-- Task --
What you produce should be every line from the data that includes "orange".

-- Entries shown --
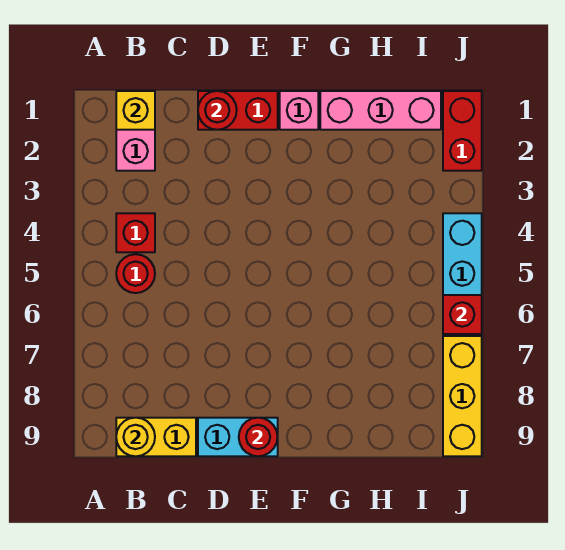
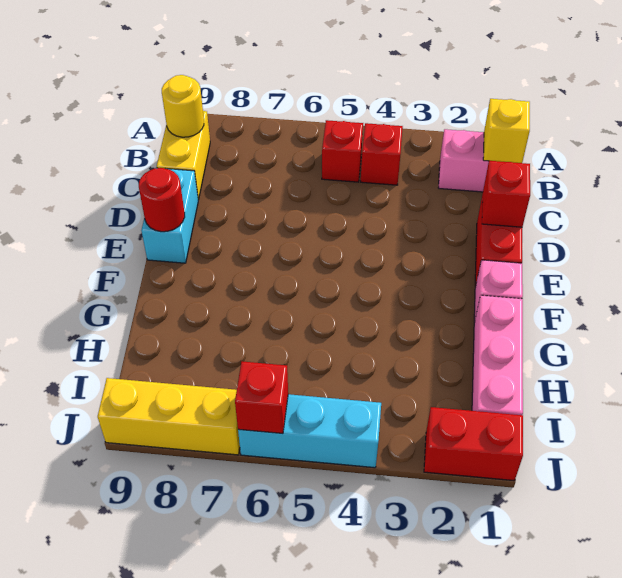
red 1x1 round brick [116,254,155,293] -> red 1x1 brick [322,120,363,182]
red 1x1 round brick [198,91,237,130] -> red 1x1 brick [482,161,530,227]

* * *

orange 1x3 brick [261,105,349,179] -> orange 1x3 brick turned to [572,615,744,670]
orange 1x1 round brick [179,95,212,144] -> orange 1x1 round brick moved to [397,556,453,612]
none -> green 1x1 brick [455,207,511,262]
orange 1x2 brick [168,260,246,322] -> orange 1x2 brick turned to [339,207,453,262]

--

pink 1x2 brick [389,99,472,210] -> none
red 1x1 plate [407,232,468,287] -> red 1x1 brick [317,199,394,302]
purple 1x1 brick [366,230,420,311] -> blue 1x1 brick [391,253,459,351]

-- Solution for this exercise --
orange 1x3 brick [261,105,349,179] -> orange 1x3 brick turned to [572,615,744,670]
orange 1x1 round brick [179,95,212,144] -> orange 1x1 round brick moved to [397,556,453,612]
orange 1x2 brick [168,260,246,322] -> orange 1x2 brick turned to [339,207,453,262]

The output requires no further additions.